● **TASK DESCRIPTION**: Pictures aside, output each record exactly.

-- DATA TO EXAMINE follows --

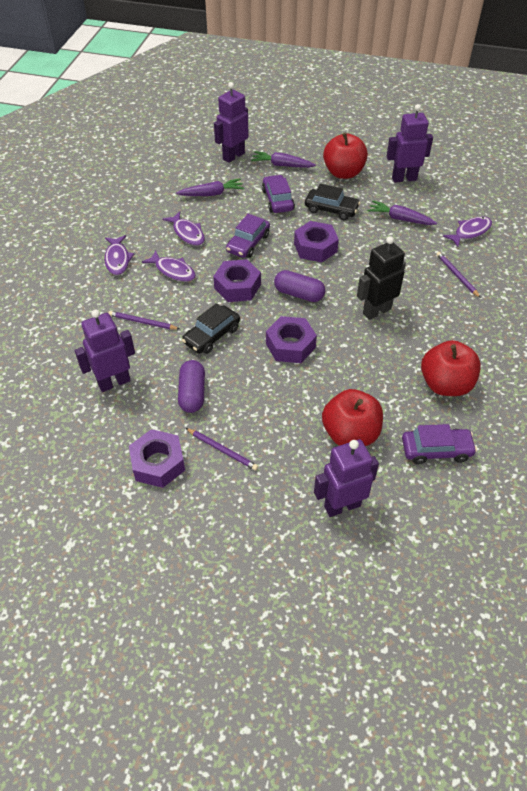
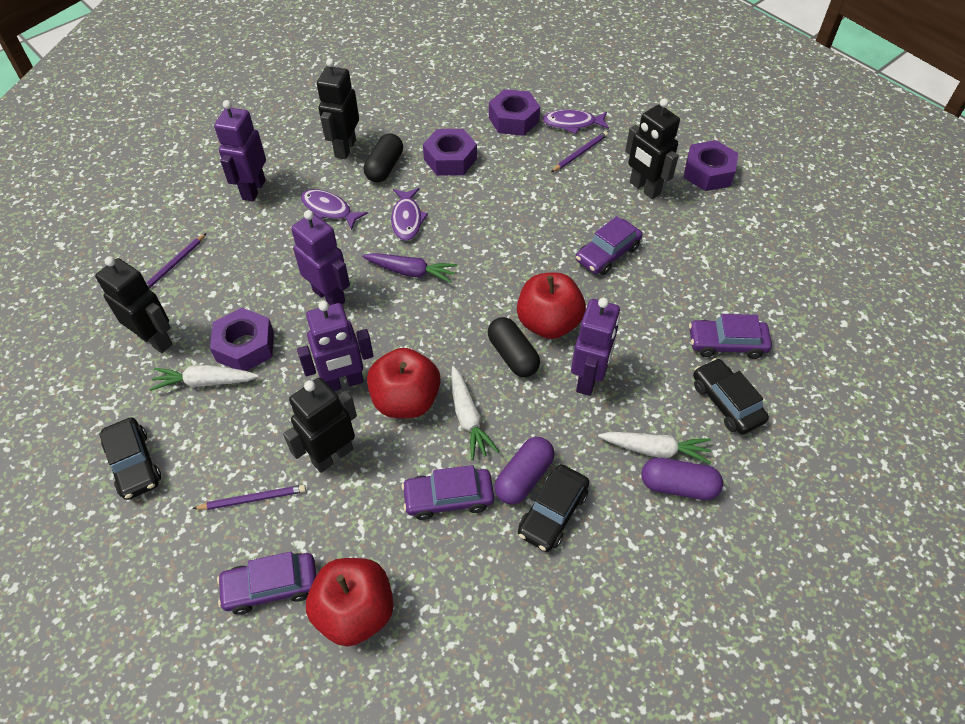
black capsule: none = 0 -> [364,133,403,182] [488,317,540,377] = 2
black car: [182,303,240,354] [305,184,360,220] = 2 -> [99,417,161,500] [518,464,589,552] [693,358,769,435] = 3
black robot: [357,236,406,320] = 1 -> [95,256,173,353] [283,378,357,473] [317,58,359,159] [625,98,680,199] = 4
purple car: [226,214,270,258] [262,175,295,213] [402,424,477,464] = 3 -> [217,551,316,615] [402,465,494,520] [576,216,642,275] [689,314,772,359] = 4
purple carrot: [176,178,244,196] [251,151,316,168] [367,200,437,225] = 3 -> [362,253,457,283] = 1
purple fish: [104,235,134,275] [142,250,196,282] [163,211,205,246] [443,216,492,247] = 4 -> [301,189,368,230] [391,188,428,241] [542,109,609,134] = 3
white carrot: none = 0 -> [149,365,259,391] [451,366,499,460] [598,432,711,464] = 3

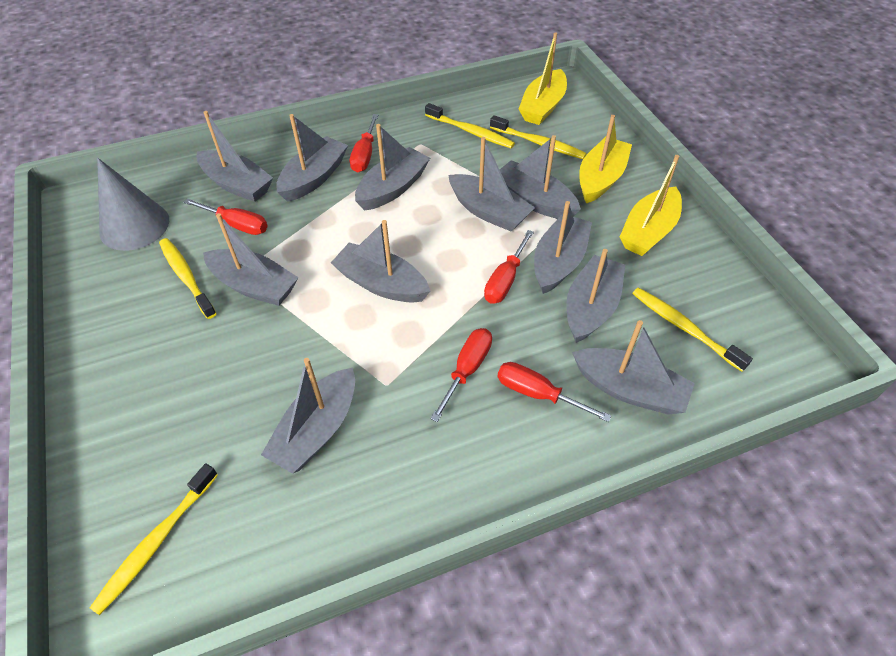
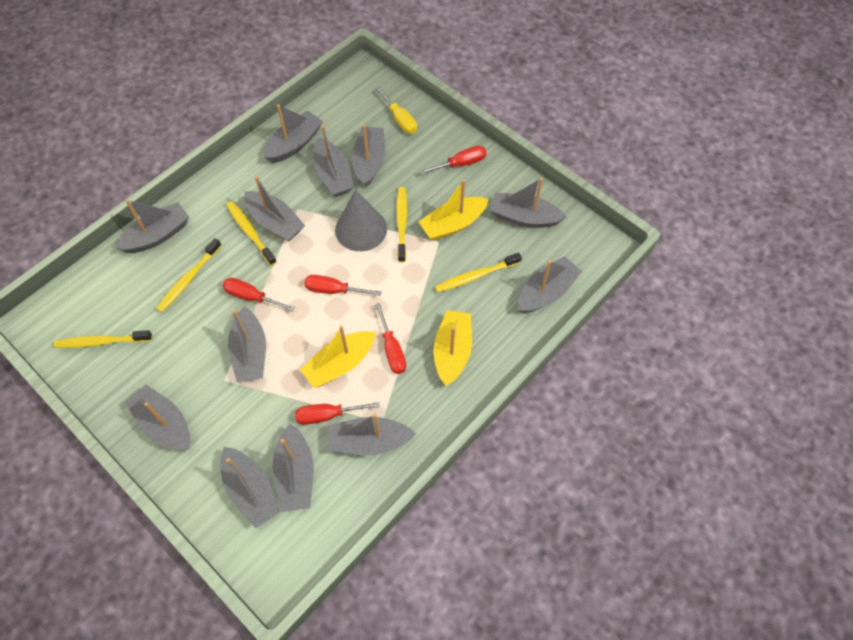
grey boat: [196,111,273,202] [203,213,299,306] [261,358,355,474] [276,114,348,202] [331,220,430,303] [355,124,430,211] [448,137,535,232] [500,135,581,219] [534,201,592,294] [566,249,625,343] [572,320,695,415] = 11 -> [115,199,189,253] [125,385,190,450] [220,447,280,528] [228,307,266,382] [244,176,305,241] [264,104,323,163] [272,423,314,512] [313,126,354,197] [328,413,416,455] [352,124,385,187] [490,178,566,228] [518,256,582,313] = 12
yellow screwdriver: none = 0 -> [375,87,417,134] = 1

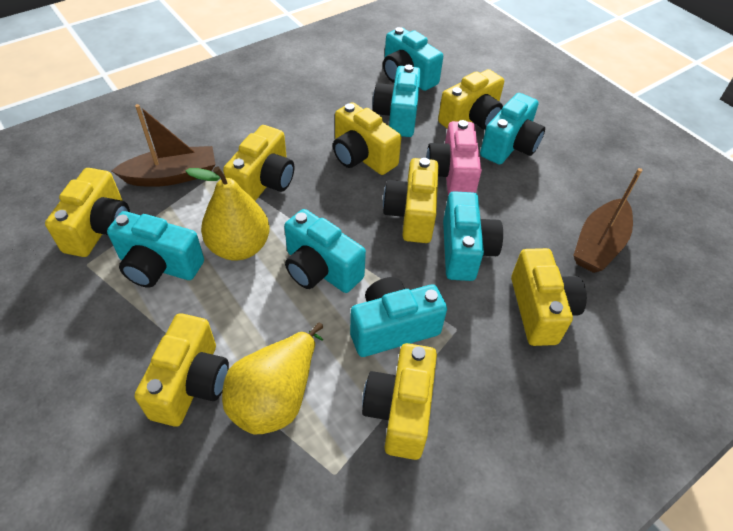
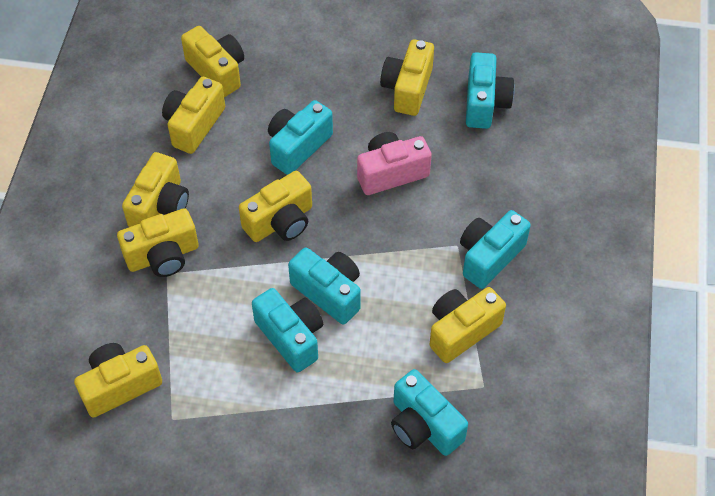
brown boat: [112,104,216,187] [573,168,642,273] = 2 -> none = 0
turquoise camera: [107,211,204,288] [284,209,366,293] [350,277,447,357] [373,65,421,137] [383,27,443,91] [443,191,503,281] [480,93,545,165] = 7 -> [252,288,323,372] [268,100,333,175] [288,247,361,324] [391,369,468,456] [460,210,531,289] [466,52,515,129] = 6
yellow pear: [185,166,269,260] [222,323,323,434] = 2 -> none = 0

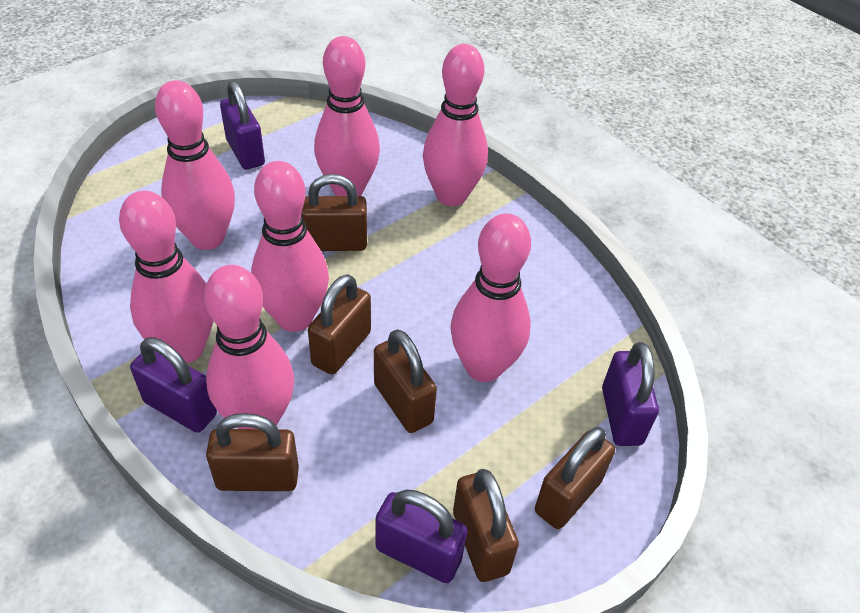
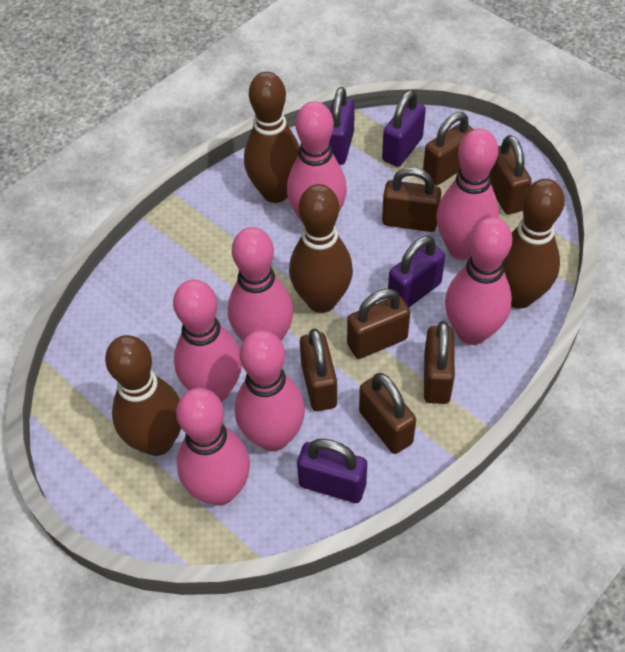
brown bowling pin: none = 0 -> [105,335,181,456] [244,72,300,203] [289,184,353,313] [503,179,565,309] = 4
brown padlock: [206,413,299,491] [301,174,367,251] [308,274,371,375] [374,329,437,433] [453,469,519,582] [535,427,615,529] = 6 -> [300,328,337,411] [347,289,410,359] [359,373,416,454] [382,167,442,232] [423,112,474,186] [424,321,455,404] [490,135,532,214] = 7

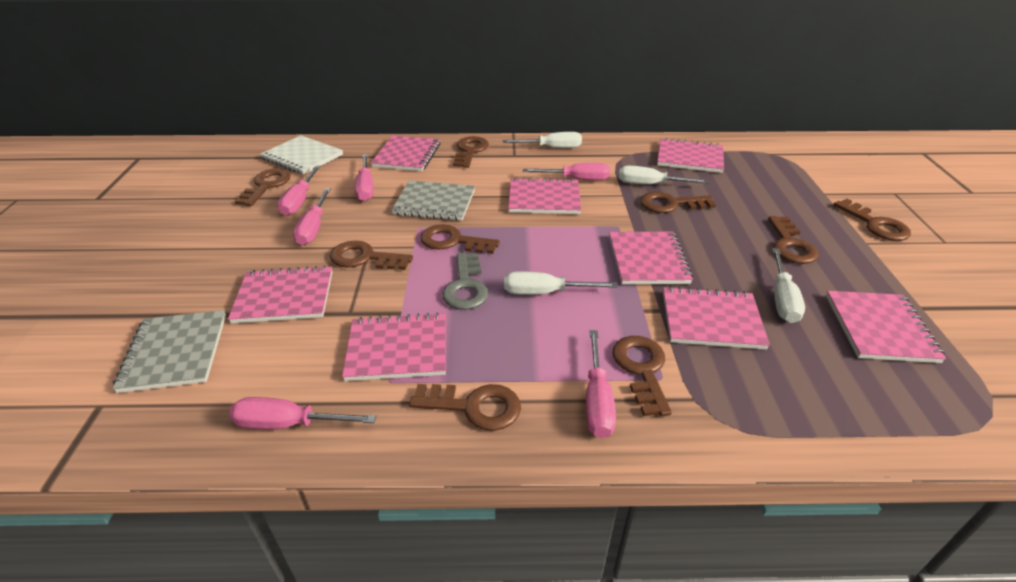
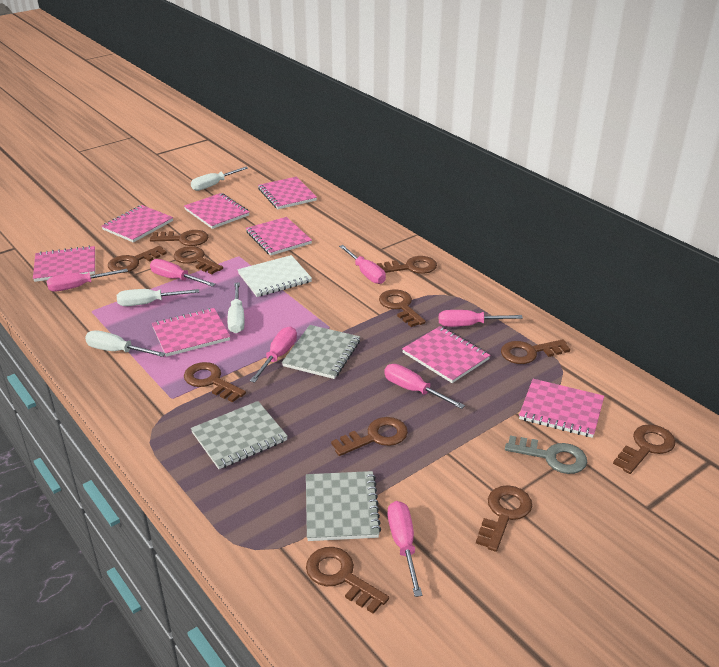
brown key: [235,169,290,206] [330,241,413,270] [409,384,521,431] [420,225,500,254] [453,136,489,168] [613,336,672,416] [640,192,716,213] [768,216,819,264] [833,199,911,241] = 9 -> [108,246,167,273] [150,230,208,246] [174,246,223,275] [184,362,246,403] [306,547,389,614] [331,417,408,456] [377,256,437,274] [379,290,426,327] [476,485,532,552] [501,339,570,364] [613,424,676,474] = 11
grey notebook: [112,310,226,393] [392,180,475,221] = 2 -> [191,401,288,469] [282,325,360,379] [306,471,381,541] = 3
pink screwdriver: [229,397,376,429] [277,165,321,216] [293,188,331,245] [354,154,374,201] [523,163,610,180] [586,330,616,438] = 6 -> [47,269,128,292] [150,259,216,287] [250,327,297,383] [339,245,386,284] [384,364,465,409] [388,501,422,597] [439,310,523,327] = 7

-- DATA TO EXAMINE concluded --

● **COMPLETED EXERCISE**:
black capsule: none = 0 -> [364,133,403,182] [488,317,540,377] = 2
black car: [182,303,240,354] [305,184,360,220] = 2 -> [99,417,161,500] [518,464,589,552] [693,358,769,435] = 3
black robot: [357,236,406,320] = 1 -> [95,256,173,353] [283,378,357,473] [317,58,359,159] [625,98,680,199] = 4
purple car: [226,214,270,258] [262,175,295,213] [402,424,477,464] = 3 -> [217,551,316,615] [402,465,494,520] [576,216,642,275] [689,314,772,359] = 4
purple carrot: [176,178,244,196] [251,151,316,168] [367,200,437,225] = 3 -> [362,253,457,283] = 1
purple fish: [104,235,134,275] [142,250,196,282] [163,211,205,246] [443,216,492,247] = 4 -> [301,189,368,230] [391,188,428,241] [542,109,609,134] = 3
white carrot: none = 0 -> [149,365,259,391] [451,366,499,460] [598,432,711,464] = 3

grey boat: [196,111,273,202] [203,213,299,306] [261,358,355,474] [276,114,348,202] [331,220,430,303] [355,124,430,211] [448,137,535,232] [500,135,581,219] [534,201,592,294] [566,249,625,343] [572,320,695,415] = 11 -> [115,199,189,253] [125,385,190,450] [220,447,280,528] [228,307,266,382] [244,176,305,241] [264,104,323,163] [272,423,314,512] [313,126,354,197] [328,413,416,455] [352,124,385,187] [490,178,566,228] [518,256,582,313] = 12
yellow screwdriver: none = 0 -> [375,87,417,134] = 1

brown boat: [112,104,216,187] [573,168,642,273] = 2 -> none = 0
turquoise camera: [107,211,204,288] [284,209,366,293] [350,277,447,357] [373,65,421,137] [383,27,443,91] [443,191,503,281] [480,93,545,165] = 7 -> [252,288,323,372] [268,100,333,175] [288,247,361,324] [391,369,468,456] [460,210,531,289] [466,52,515,129] = 6
yellow pear: [185,166,269,260] [222,323,323,434] = 2 -> none = 0

brown bowling pin: none = 0 -> [105,335,181,456] [244,72,300,203] [289,184,353,313] [503,179,565,309] = 4
brown padlock: [206,413,299,491] [301,174,367,251] [308,274,371,375] [374,329,437,433] [453,469,519,582] [535,427,615,529] = 6 -> [300,328,337,411] [347,289,410,359] [359,373,416,454] [382,167,442,232] [423,112,474,186] [424,321,455,404] [490,135,532,214] = 7

brown key: [235,169,290,206] [330,241,413,270] [409,384,521,431] [420,225,500,254] [453,136,489,168] [613,336,672,416] [640,192,716,213] [768,216,819,264] [833,199,911,241] = 9 -> [108,246,167,273] [150,230,208,246] [174,246,223,275] [184,362,246,403] [306,547,389,614] [331,417,408,456] [377,256,437,274] [379,290,426,327] [476,485,532,552] [501,339,570,364] [613,424,676,474] = 11
grey notebook: [112,310,226,393] [392,180,475,221] = 2 -> [191,401,288,469] [282,325,360,379] [306,471,381,541] = 3
pink screwdriver: [229,397,376,429] [277,165,321,216] [293,188,331,245] [354,154,374,201] [523,163,610,180] [586,330,616,438] = 6 -> [47,269,128,292] [150,259,216,287] [250,327,297,383] [339,245,386,284] [384,364,465,409] [388,501,422,597] [439,310,523,327] = 7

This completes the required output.